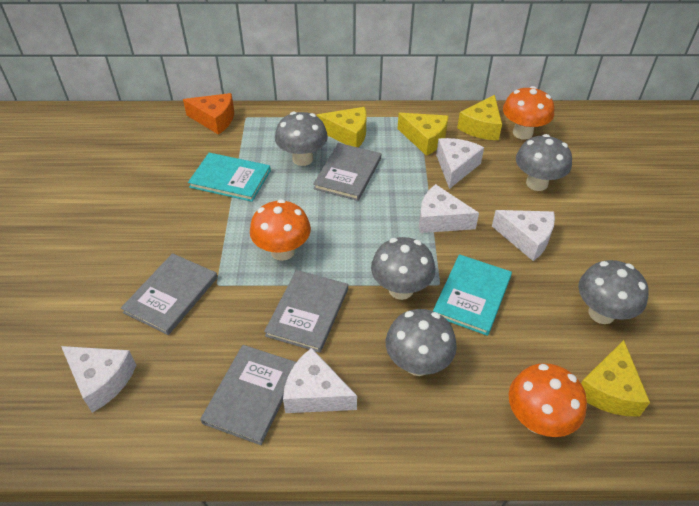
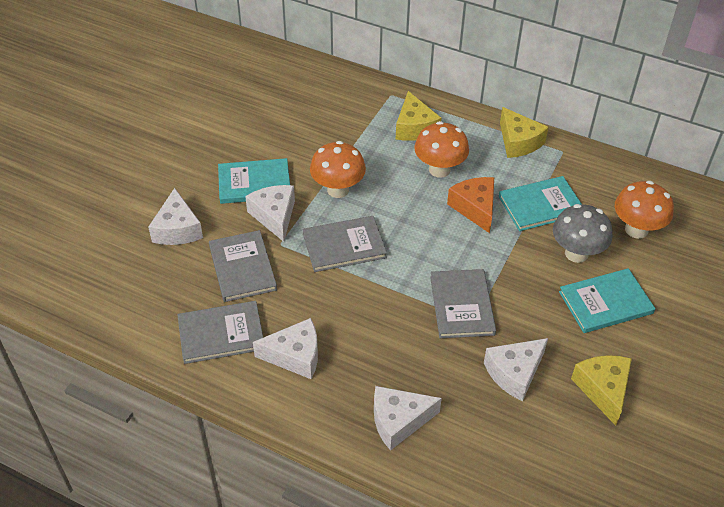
grey mushroom: 5 -> 1
turquoise book: 2 -> 3
yellow cheese: 4 -> 3

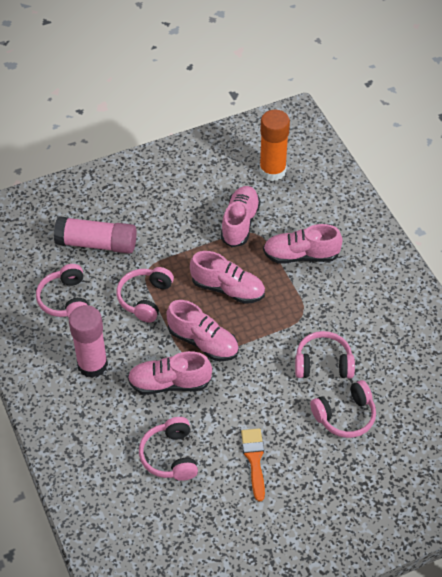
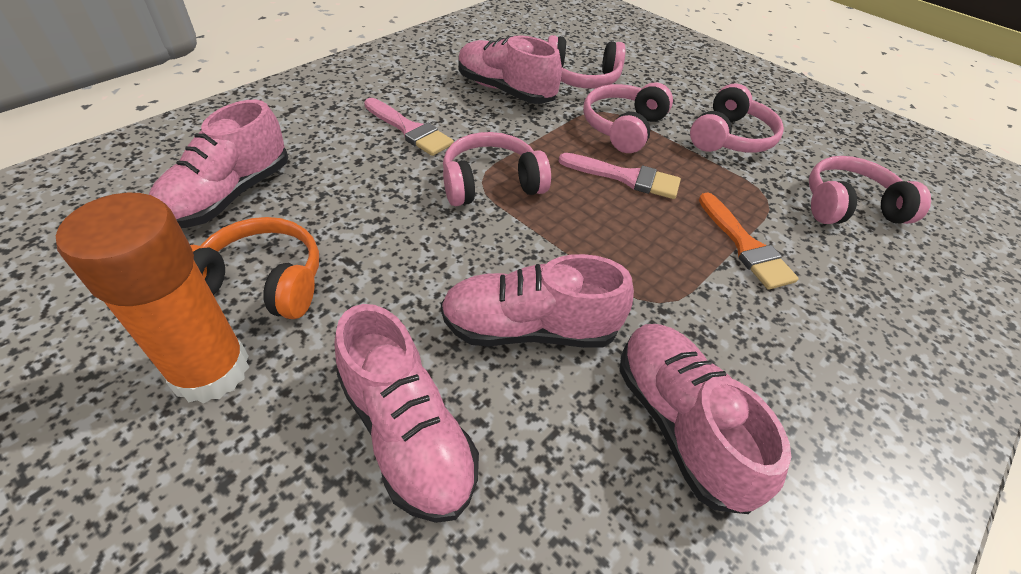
orange headphones: 0 -> 1
pink brush: 0 -> 2
pink glue stick: 2 -> 0

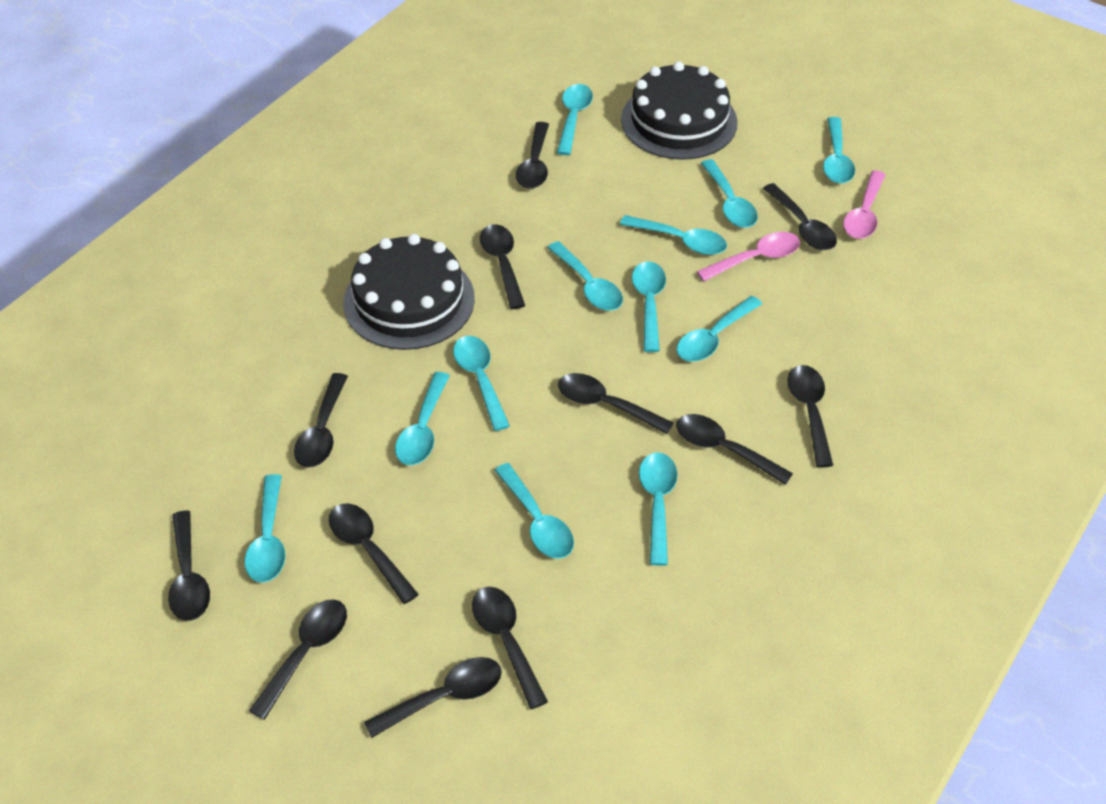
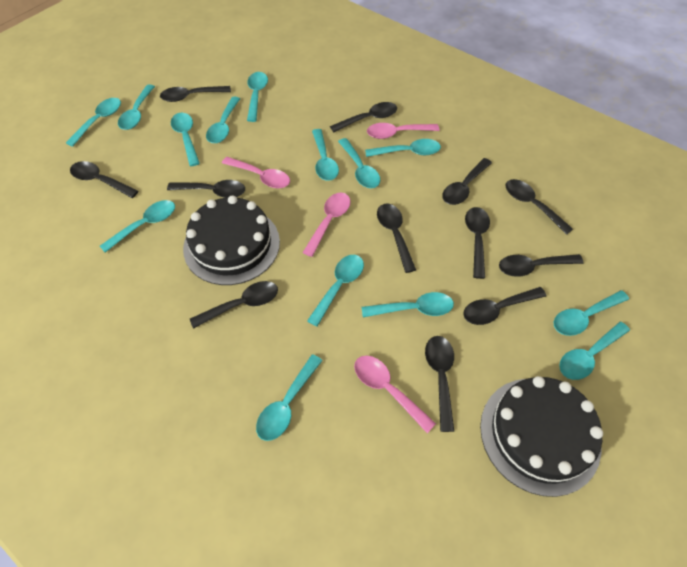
pink spoon: 2 -> 4
turquoise spoon: 12 -> 14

++++++++++

▸ **What to produce**: Print each record exactly as it stands, skipping the pictures.

▸ **Response box**:
grey mushroom: 5 -> 1
turquoise book: 2 -> 3
yellow cheese: 4 -> 3

orange headphones: 0 -> 1
pink brush: 0 -> 2
pink glue stick: 2 -> 0

pink spoon: 2 -> 4
turquoise spoon: 12 -> 14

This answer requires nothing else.